*Supplied data:*
== == ==
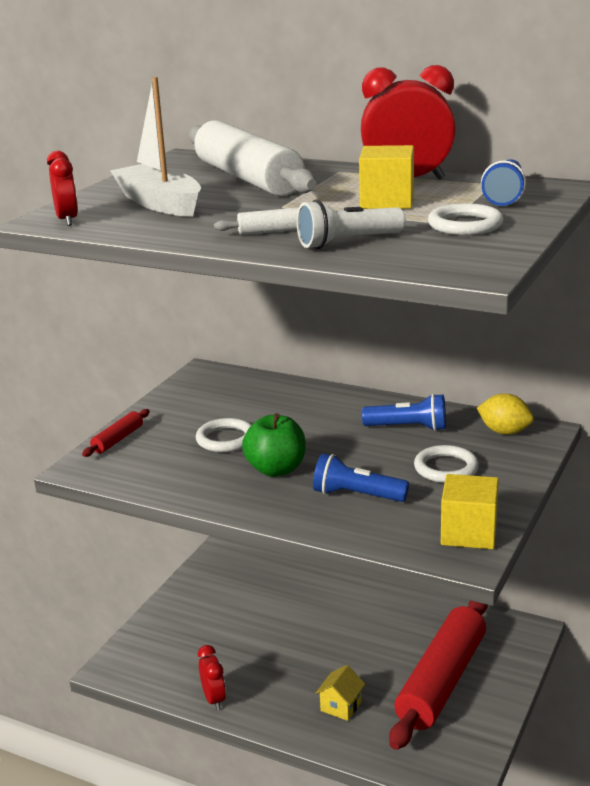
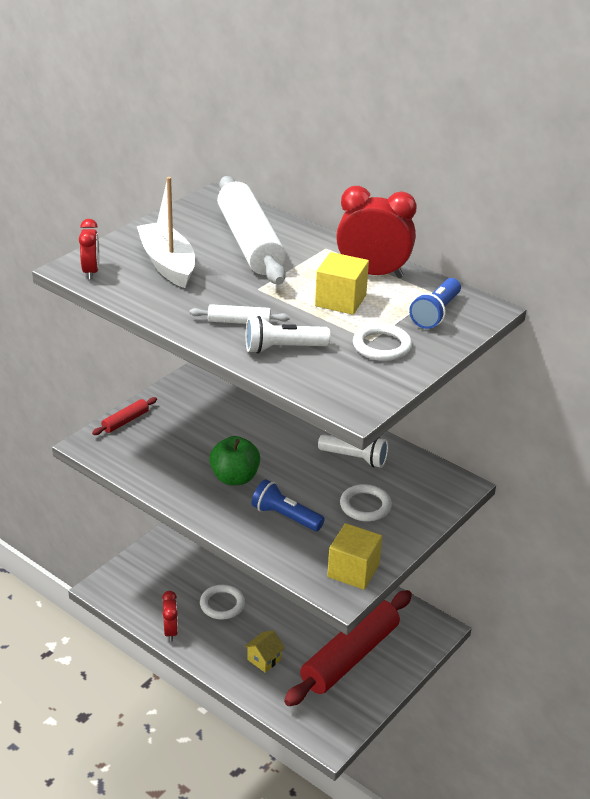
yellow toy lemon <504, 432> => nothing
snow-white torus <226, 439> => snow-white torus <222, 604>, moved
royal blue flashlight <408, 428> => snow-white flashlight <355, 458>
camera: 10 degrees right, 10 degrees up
== == ==
*Task prompt:* Find the count of lines in the data above where the string "white" occurs. Provide that number alone.

*Exercise result:* 2